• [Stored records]
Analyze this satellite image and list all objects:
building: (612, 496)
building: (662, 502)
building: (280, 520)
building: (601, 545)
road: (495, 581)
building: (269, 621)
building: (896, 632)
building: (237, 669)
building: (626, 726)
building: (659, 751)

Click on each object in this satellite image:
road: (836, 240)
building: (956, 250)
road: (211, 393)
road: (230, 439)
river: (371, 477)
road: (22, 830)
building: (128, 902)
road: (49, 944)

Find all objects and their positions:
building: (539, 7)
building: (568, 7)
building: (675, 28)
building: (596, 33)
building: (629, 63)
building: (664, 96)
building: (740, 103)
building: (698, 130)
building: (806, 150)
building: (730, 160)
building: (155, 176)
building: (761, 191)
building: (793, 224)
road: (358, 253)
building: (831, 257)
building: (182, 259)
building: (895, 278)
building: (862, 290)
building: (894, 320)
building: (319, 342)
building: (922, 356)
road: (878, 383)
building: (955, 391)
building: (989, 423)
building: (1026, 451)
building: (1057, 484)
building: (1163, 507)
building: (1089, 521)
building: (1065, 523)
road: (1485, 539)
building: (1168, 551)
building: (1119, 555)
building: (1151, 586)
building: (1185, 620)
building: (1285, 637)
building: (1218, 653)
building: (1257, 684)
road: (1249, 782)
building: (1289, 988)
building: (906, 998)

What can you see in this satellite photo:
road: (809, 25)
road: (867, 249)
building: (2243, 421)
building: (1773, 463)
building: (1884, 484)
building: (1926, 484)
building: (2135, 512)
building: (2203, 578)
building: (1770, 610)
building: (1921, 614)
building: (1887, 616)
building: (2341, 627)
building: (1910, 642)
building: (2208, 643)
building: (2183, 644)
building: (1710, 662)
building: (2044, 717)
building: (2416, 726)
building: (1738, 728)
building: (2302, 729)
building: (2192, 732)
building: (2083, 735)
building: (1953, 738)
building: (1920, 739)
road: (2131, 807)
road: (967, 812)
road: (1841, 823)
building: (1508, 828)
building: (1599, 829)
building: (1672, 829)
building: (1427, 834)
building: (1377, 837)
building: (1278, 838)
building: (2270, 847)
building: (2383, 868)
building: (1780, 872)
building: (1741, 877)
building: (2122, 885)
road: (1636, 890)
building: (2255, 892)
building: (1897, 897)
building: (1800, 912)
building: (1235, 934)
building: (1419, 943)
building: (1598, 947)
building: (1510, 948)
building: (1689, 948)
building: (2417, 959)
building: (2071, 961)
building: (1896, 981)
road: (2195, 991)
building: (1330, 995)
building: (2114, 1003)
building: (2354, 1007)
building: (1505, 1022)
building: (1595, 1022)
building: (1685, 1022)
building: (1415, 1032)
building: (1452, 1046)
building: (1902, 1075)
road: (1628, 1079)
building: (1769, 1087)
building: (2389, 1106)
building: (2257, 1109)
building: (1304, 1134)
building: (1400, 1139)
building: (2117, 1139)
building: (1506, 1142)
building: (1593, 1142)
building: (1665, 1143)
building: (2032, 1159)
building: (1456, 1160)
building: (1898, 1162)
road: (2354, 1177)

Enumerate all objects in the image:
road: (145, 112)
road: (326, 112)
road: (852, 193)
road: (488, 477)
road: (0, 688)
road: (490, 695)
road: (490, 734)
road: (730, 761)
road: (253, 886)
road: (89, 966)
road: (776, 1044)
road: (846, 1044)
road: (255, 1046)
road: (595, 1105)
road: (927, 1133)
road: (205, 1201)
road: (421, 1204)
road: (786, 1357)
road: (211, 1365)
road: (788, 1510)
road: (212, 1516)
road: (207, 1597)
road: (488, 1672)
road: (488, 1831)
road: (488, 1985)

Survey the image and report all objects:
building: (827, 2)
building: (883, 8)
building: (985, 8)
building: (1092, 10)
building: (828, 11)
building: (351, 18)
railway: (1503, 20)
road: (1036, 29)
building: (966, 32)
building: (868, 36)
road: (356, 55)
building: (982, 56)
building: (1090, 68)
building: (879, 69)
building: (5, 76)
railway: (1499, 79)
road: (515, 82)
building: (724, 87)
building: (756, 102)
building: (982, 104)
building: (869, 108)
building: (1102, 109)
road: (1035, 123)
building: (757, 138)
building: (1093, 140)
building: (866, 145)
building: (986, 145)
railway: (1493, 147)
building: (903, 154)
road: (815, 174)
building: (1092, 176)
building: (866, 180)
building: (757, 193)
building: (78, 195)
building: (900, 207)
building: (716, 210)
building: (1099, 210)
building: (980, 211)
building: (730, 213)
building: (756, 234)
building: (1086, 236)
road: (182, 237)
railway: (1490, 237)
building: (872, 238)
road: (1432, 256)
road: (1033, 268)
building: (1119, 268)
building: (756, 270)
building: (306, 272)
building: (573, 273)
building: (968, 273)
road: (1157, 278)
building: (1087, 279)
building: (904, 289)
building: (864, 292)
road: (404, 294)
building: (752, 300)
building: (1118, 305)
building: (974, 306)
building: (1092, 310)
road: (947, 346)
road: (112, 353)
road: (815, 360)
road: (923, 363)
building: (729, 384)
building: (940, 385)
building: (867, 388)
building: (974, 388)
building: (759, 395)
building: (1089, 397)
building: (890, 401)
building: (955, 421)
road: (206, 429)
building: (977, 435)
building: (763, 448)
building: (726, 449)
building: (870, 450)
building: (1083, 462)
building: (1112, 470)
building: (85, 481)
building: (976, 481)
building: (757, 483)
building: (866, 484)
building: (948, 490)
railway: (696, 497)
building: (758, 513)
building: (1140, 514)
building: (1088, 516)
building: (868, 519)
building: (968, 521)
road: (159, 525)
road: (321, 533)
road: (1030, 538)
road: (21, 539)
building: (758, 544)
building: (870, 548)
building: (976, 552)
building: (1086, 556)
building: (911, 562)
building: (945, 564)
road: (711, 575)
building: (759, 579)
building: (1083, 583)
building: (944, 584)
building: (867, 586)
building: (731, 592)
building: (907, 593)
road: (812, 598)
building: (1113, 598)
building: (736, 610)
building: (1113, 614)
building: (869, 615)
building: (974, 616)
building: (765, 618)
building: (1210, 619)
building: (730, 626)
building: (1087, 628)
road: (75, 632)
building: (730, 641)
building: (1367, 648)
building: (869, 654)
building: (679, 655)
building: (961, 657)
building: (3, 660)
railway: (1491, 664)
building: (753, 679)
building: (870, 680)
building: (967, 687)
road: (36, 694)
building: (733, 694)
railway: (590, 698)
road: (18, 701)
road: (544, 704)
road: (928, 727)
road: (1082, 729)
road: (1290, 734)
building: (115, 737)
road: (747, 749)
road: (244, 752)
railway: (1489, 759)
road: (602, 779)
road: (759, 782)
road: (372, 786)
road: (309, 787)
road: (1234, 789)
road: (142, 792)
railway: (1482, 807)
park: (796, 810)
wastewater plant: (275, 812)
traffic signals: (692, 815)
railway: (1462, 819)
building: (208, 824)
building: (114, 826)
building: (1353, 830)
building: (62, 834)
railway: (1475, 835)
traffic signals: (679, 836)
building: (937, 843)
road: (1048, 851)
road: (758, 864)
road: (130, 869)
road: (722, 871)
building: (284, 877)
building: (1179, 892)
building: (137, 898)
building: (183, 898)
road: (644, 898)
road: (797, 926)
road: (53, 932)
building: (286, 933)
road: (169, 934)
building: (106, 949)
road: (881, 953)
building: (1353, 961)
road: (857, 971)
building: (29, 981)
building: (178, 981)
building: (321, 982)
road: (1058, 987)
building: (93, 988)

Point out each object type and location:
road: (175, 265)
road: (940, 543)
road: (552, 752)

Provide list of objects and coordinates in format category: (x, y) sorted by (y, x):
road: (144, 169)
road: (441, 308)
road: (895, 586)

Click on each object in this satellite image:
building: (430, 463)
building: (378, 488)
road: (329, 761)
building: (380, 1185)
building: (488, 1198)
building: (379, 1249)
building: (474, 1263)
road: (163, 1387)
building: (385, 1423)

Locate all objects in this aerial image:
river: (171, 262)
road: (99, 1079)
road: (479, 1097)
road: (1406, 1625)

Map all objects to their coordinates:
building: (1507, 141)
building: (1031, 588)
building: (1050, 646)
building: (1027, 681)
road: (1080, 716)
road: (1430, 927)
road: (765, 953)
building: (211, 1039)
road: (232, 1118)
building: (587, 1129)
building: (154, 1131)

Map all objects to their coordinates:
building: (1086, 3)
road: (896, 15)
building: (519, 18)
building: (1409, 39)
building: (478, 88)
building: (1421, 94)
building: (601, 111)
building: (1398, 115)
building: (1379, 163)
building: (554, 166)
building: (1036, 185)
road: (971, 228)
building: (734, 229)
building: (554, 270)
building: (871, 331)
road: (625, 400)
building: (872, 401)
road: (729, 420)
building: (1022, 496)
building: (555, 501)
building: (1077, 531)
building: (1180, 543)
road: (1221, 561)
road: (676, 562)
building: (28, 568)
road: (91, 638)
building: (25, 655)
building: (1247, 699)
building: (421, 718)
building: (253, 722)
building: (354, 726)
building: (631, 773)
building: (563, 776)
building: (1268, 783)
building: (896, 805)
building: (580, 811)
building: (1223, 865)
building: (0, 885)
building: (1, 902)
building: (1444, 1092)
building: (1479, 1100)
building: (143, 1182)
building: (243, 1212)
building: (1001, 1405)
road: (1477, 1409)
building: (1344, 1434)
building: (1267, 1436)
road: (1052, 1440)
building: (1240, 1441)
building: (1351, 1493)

• [DIRECTIONS] Each line that contains the string "traffic" should be copied from the data above.

• [RESULT]
traffic signals: (692, 815)
traffic signals: (679, 836)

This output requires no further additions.